▶ Action item
Each record should be copied exactly into the answer, and no picture should go with it.

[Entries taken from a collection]

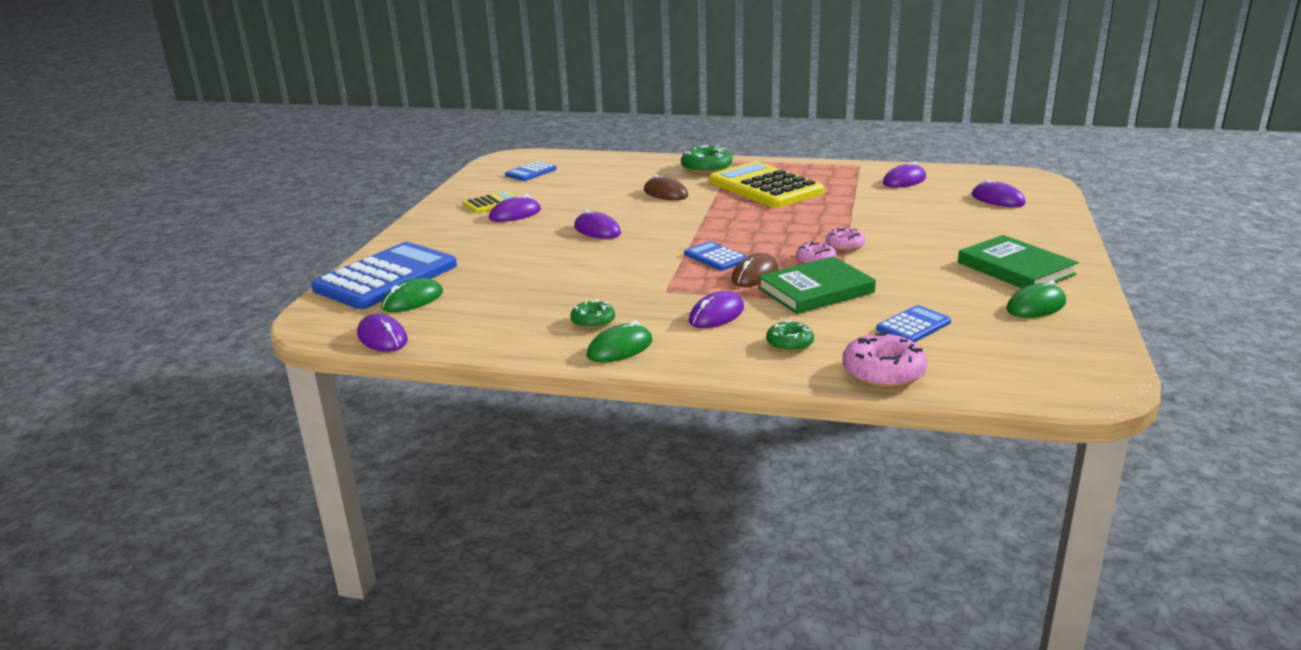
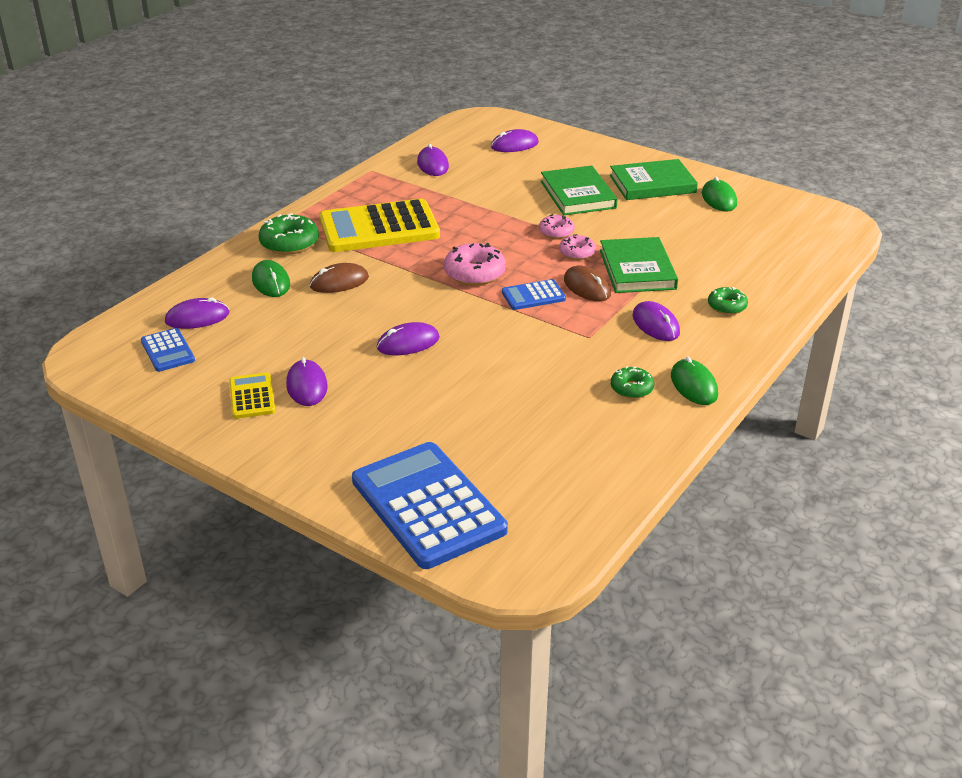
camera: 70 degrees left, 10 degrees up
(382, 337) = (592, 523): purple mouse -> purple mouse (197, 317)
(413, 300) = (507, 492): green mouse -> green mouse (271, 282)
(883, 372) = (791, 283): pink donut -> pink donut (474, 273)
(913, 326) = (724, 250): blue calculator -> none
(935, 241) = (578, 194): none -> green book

▶ Task solution
camera: 70 degrees left, 10 degrees up
(382, 337) = (592, 523): purple mouse -> purple mouse (197, 317)
(413, 300) = (507, 492): green mouse -> green mouse (271, 282)
(883, 372) = (791, 283): pink donut -> pink donut (474, 273)
(913, 326) = (724, 250): blue calculator -> none
(935, 241) = (578, 194): none -> green book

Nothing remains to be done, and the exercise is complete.